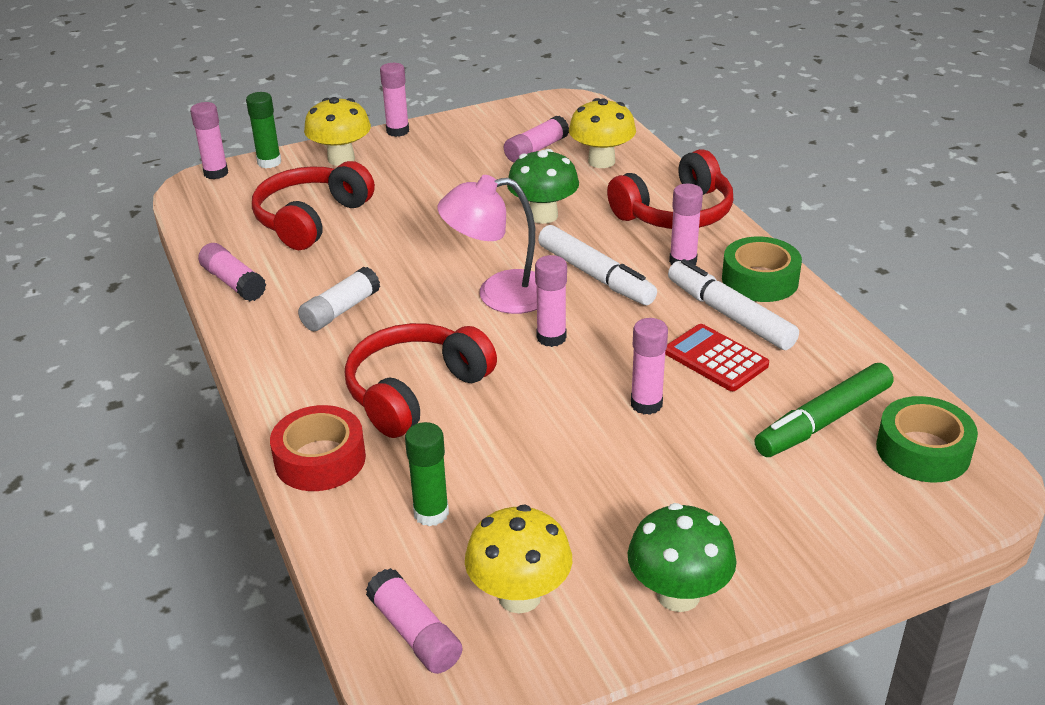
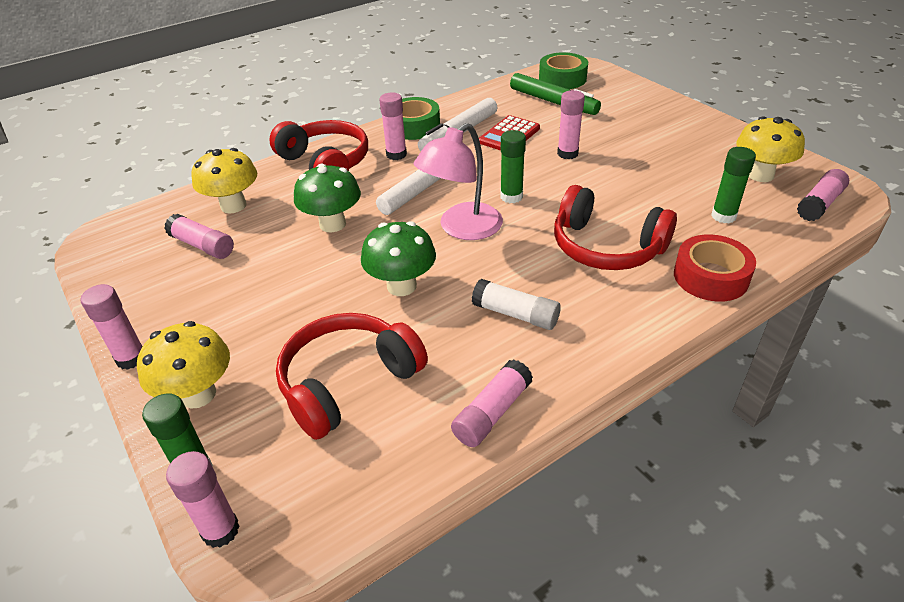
camera: 100 degrees left, 5 degrees up
(311, 219) = (348, 382): red headphones -> red headphones turned 120 degrees clockwise
(499, 294) = (462, 228): pink lamp -> pink lamp turned 60 degrees clockwise
(551, 337) = (511, 197): pink glue stick -> green glue stick
(678, 595) = (716, 131): green mushroom -> green mushroom (401, 286)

### [Work task]
Check the material above line by line, and give only the number of lines holding the string "turned".

### [Solution to the problem]
2